TASK
Locate and copy each line in the data that contains the word "green".

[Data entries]
-.-.-
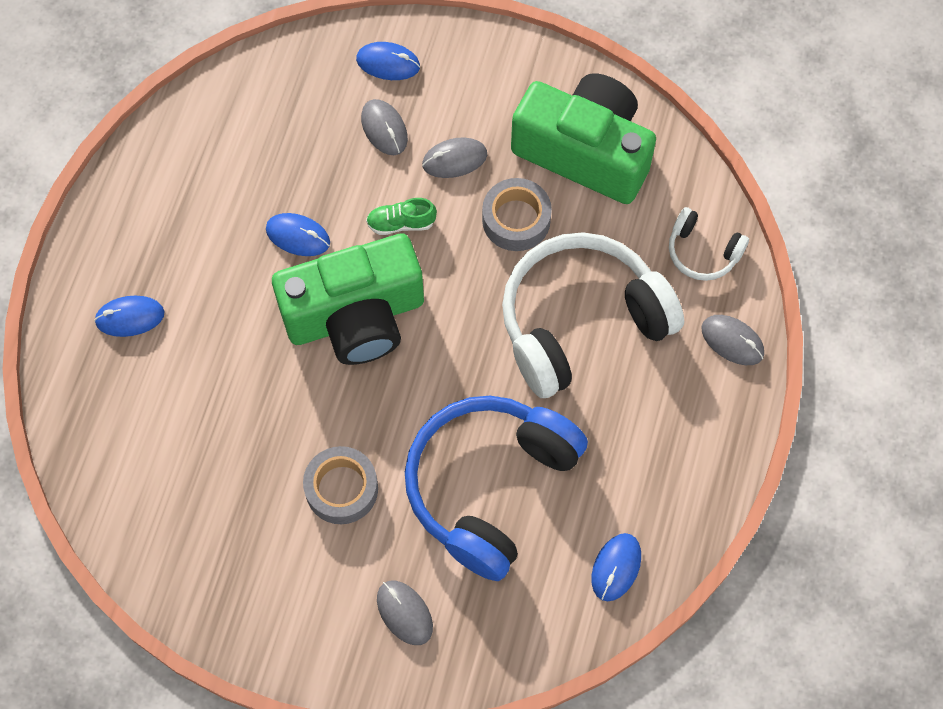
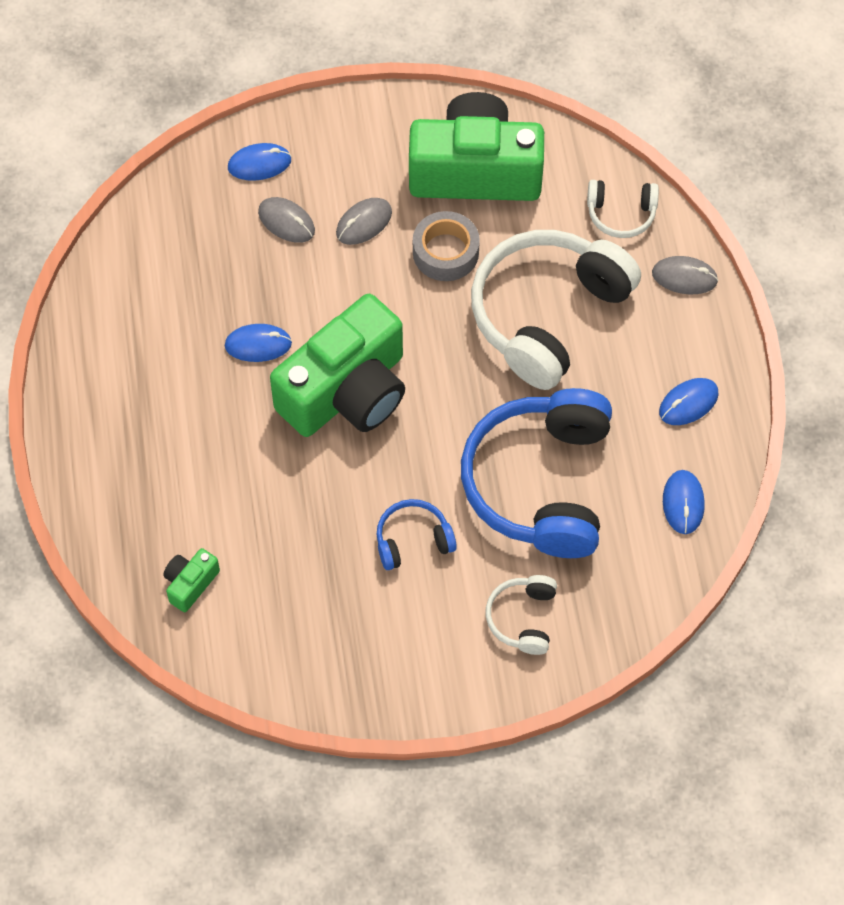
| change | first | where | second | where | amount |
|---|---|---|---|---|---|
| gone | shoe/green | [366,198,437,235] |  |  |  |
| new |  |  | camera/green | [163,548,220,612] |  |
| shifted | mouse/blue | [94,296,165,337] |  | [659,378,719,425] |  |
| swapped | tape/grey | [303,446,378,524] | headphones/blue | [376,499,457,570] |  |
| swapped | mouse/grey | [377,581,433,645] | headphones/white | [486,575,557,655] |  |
-.-.-
FINISHED EXERCISE
| gone | shoe/green | [366,198,437,235] |  |  |  |
| new |  |  | camera/green | [163,548,220,612] |  |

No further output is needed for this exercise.